* Itemized modification records

::::::::::

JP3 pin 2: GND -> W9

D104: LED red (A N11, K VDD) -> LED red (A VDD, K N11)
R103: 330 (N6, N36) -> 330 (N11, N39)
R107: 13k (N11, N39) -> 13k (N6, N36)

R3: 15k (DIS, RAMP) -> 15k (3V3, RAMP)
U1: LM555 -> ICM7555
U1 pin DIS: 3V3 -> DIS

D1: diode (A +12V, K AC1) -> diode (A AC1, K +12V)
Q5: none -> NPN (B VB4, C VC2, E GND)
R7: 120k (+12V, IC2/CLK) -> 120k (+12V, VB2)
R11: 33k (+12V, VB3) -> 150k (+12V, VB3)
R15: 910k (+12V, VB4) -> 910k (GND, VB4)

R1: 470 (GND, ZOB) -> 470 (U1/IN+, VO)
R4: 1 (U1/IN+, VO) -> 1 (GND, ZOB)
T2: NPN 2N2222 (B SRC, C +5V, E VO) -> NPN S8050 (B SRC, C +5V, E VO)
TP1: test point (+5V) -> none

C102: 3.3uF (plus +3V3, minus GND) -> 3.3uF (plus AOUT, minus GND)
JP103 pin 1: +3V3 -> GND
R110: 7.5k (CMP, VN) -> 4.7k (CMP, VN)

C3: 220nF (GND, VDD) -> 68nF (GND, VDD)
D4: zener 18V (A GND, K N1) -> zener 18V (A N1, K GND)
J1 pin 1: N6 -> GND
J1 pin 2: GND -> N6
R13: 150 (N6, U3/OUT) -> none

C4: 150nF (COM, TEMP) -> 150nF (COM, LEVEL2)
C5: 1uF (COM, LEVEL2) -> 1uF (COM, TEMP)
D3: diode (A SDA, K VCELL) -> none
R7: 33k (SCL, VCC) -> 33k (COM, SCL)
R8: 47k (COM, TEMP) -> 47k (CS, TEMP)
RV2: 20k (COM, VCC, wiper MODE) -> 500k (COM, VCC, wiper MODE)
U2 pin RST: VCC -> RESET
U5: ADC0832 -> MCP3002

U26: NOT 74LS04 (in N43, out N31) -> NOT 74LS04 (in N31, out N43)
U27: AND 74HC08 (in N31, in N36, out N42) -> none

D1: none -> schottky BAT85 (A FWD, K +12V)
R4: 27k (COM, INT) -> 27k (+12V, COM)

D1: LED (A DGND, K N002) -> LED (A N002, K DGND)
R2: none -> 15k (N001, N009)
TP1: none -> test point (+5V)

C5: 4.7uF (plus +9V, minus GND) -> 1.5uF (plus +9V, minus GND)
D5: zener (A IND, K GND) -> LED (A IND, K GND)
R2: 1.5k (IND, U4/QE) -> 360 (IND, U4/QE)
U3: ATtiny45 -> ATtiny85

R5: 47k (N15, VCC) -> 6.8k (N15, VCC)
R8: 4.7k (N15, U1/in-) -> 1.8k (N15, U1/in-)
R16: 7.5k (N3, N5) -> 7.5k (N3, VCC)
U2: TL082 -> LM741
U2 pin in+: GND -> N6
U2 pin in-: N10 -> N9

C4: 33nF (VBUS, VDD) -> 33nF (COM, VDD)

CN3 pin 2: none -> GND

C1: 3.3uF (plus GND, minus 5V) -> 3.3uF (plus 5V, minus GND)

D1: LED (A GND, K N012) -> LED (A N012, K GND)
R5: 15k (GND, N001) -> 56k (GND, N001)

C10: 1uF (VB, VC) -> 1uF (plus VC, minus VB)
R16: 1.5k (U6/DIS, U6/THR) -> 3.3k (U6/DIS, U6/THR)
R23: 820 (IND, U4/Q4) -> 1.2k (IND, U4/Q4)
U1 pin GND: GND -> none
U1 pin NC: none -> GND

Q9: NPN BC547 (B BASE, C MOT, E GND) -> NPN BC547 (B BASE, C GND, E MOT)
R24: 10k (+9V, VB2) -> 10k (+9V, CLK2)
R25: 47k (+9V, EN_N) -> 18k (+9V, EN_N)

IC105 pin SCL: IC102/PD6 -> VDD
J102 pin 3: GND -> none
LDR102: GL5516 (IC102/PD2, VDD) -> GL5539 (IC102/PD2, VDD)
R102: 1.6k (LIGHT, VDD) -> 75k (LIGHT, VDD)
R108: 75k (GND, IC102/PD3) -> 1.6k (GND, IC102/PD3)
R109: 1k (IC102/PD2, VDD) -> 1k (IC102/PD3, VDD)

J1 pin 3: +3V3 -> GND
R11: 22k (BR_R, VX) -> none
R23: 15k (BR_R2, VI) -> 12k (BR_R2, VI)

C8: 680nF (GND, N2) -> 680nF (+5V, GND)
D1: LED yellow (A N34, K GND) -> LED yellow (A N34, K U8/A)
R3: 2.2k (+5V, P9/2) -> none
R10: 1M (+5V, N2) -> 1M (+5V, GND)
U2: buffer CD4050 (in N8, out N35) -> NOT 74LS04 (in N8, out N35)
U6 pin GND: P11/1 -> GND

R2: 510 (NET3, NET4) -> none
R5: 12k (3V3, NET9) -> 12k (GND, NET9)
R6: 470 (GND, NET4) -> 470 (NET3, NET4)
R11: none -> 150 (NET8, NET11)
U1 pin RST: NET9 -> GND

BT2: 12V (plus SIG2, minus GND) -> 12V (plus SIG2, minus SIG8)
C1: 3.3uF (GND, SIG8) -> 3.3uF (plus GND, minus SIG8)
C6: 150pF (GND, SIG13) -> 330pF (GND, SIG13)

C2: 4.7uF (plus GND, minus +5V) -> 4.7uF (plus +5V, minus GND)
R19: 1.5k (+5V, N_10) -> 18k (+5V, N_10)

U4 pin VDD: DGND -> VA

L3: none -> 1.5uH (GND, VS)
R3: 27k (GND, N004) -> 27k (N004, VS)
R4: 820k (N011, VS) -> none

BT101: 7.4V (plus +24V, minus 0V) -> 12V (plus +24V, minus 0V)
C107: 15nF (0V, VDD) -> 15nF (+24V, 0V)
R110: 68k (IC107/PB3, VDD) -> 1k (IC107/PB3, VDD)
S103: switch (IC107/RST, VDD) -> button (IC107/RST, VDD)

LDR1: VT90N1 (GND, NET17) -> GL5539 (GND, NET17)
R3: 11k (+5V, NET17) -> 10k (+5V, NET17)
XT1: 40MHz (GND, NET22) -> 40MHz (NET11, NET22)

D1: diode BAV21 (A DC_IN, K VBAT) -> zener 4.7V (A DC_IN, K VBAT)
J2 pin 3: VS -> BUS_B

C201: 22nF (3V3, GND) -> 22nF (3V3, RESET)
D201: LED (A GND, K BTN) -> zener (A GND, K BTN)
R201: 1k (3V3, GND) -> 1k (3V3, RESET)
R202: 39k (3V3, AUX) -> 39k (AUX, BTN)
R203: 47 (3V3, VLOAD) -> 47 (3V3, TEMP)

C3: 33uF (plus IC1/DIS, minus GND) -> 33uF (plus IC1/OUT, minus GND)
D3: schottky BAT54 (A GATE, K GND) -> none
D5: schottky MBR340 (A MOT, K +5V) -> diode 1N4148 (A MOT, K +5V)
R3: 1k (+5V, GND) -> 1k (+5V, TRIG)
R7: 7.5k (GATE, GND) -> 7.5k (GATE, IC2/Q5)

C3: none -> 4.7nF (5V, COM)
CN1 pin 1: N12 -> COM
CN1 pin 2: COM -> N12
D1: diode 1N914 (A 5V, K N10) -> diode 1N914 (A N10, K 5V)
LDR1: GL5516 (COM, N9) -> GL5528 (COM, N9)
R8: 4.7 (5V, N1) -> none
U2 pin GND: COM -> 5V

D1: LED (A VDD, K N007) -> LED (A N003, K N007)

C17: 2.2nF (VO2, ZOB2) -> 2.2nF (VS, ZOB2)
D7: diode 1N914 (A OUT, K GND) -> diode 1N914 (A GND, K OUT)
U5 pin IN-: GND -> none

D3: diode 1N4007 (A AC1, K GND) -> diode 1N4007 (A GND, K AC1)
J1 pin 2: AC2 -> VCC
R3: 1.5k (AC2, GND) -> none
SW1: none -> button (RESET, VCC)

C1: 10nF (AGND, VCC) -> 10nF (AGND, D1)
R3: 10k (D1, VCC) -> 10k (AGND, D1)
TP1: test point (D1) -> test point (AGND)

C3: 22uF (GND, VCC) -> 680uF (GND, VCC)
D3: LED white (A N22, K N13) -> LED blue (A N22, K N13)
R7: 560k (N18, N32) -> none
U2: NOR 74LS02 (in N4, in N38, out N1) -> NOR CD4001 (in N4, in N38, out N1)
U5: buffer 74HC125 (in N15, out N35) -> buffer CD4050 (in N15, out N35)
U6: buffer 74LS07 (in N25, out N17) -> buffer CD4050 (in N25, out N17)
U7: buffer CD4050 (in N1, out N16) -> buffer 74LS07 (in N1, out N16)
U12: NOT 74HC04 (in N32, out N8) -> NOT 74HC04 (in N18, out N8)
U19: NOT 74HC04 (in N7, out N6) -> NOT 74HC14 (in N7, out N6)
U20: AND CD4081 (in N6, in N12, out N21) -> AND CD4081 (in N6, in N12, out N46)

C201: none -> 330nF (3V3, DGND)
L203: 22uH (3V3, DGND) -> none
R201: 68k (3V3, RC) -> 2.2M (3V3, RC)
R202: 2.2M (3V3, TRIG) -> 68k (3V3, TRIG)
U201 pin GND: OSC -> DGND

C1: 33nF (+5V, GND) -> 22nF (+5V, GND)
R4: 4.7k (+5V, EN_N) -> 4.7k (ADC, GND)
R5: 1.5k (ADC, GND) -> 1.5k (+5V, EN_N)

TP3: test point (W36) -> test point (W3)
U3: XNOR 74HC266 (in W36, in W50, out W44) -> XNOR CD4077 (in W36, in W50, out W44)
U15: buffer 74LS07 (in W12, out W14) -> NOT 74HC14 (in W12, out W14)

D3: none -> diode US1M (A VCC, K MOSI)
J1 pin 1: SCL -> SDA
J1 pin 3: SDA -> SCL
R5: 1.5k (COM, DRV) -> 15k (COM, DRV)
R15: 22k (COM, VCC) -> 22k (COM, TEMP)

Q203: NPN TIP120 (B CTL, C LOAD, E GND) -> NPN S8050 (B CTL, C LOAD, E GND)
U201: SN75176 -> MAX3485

::::::::::

* TASK ITEM
Please transcribe exactly the lines above from the line that has "BT101: 7.4V (plus" up to and including the line that has "R203: 47 (3V3, VLOAD) -> 47 (3V3, TEMP)"; no other line belongs in the answer.

* WRITTEN ANSWER
BT101: 7.4V (plus +24V, minus 0V) -> 12V (plus +24V, minus 0V)
C107: 15nF (0V, VDD) -> 15nF (+24V, 0V)
R110: 68k (IC107/PB3, VDD) -> 1k (IC107/PB3, VDD)
S103: switch (IC107/RST, VDD) -> button (IC107/RST, VDD)

LDR1: VT90N1 (GND, NET17) -> GL5539 (GND, NET17)
R3: 11k (+5V, NET17) -> 10k (+5V, NET17)
XT1: 40MHz (GND, NET22) -> 40MHz (NET11, NET22)

D1: diode BAV21 (A DC_IN, K VBAT) -> zener 4.7V (A DC_IN, K VBAT)
J2 pin 3: VS -> BUS_B

C201: 22nF (3V3, GND) -> 22nF (3V3, RESET)
D201: LED (A GND, K BTN) -> zener (A GND, K BTN)
R201: 1k (3V3, GND) -> 1k (3V3, RESET)
R202: 39k (3V3, AUX) -> 39k (AUX, BTN)
R203: 47 (3V3, VLOAD) -> 47 (3V3, TEMP)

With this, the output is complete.